▸ Exercise aim:
The number of lines holding "lime" is all you should give; count them in the records below.

▸ Data provided:

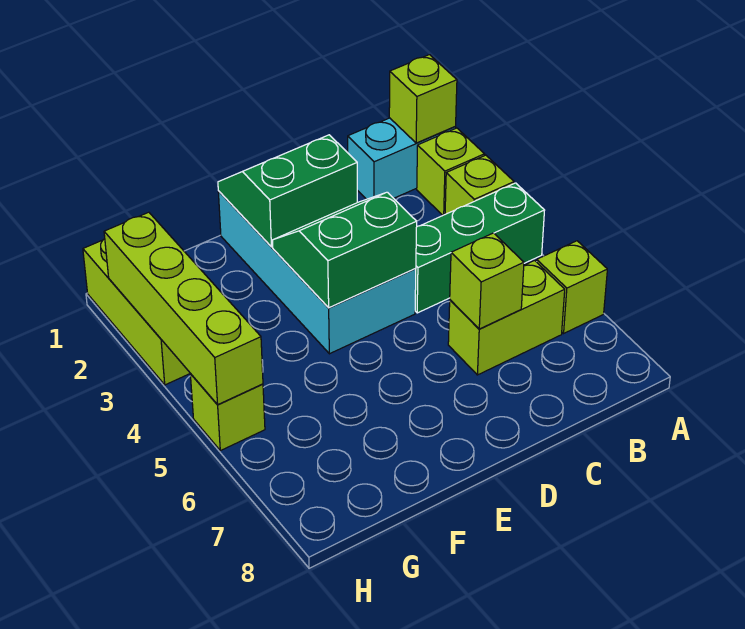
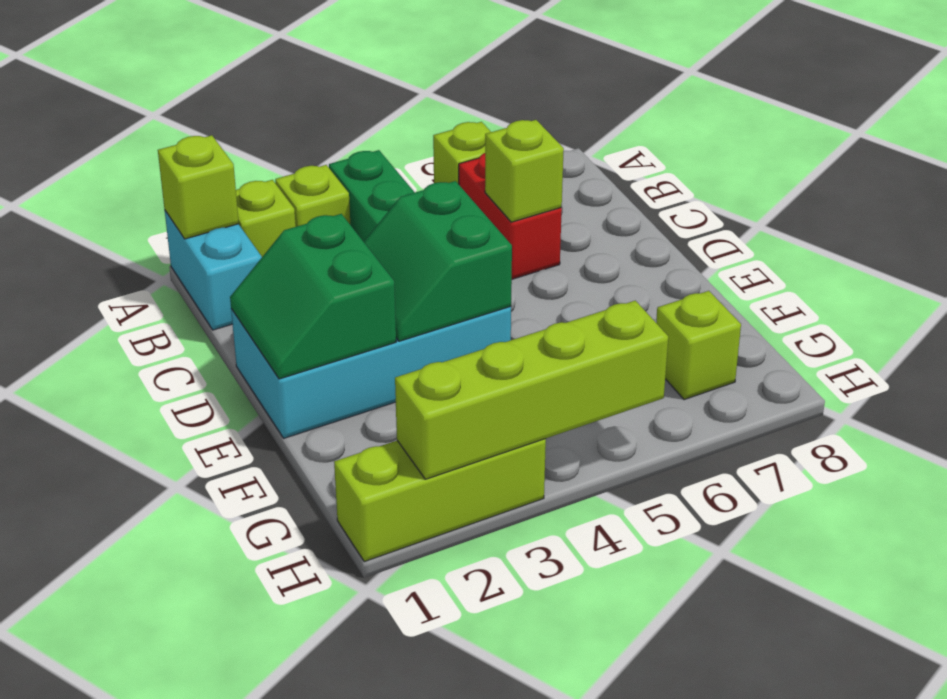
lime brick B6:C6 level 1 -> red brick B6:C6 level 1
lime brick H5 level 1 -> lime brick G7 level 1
...
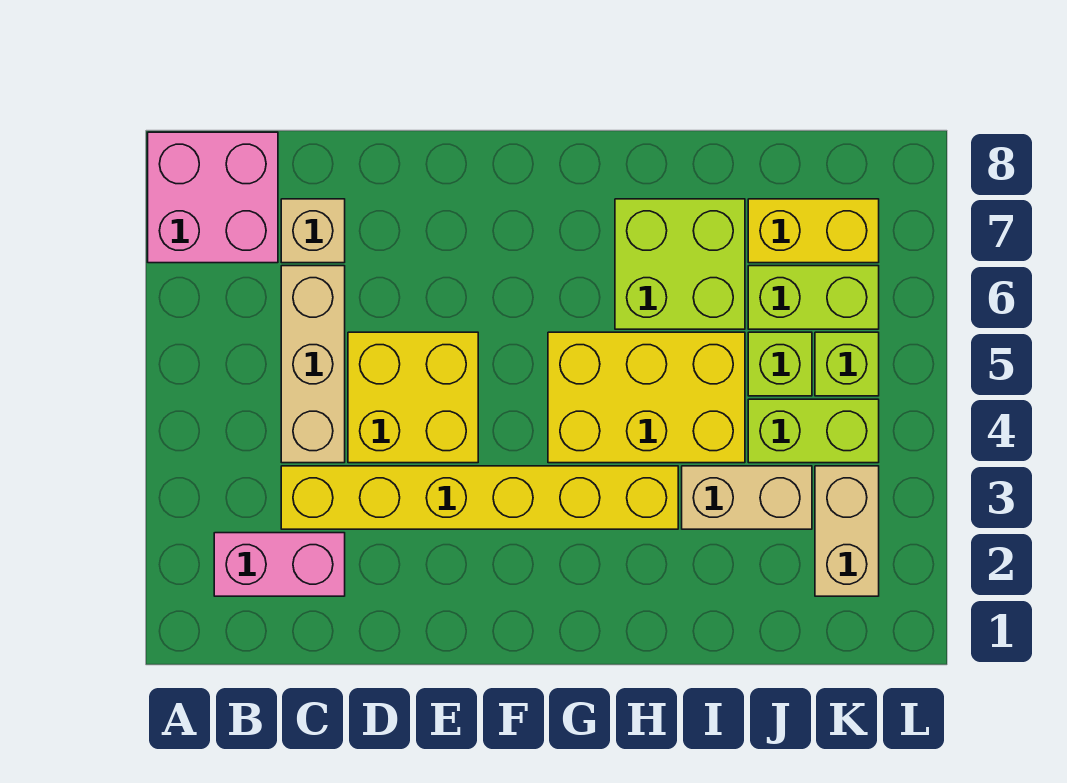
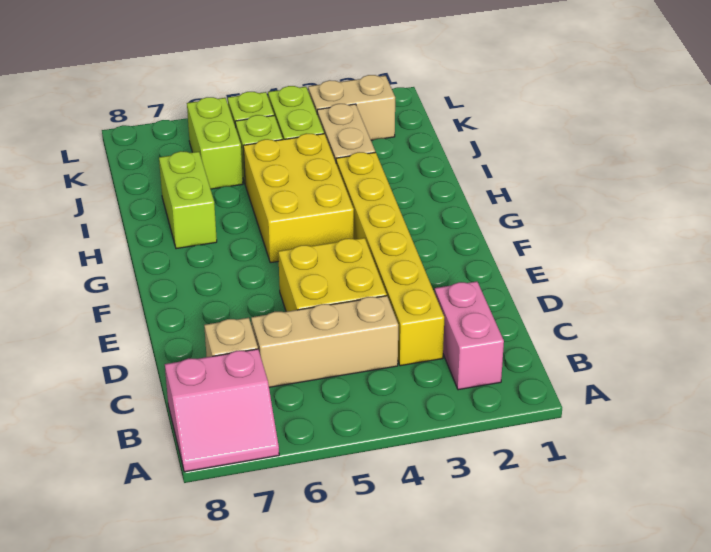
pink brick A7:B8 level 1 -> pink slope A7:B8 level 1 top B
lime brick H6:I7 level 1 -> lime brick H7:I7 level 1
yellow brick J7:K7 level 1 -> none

▸ Result of this exercise:
3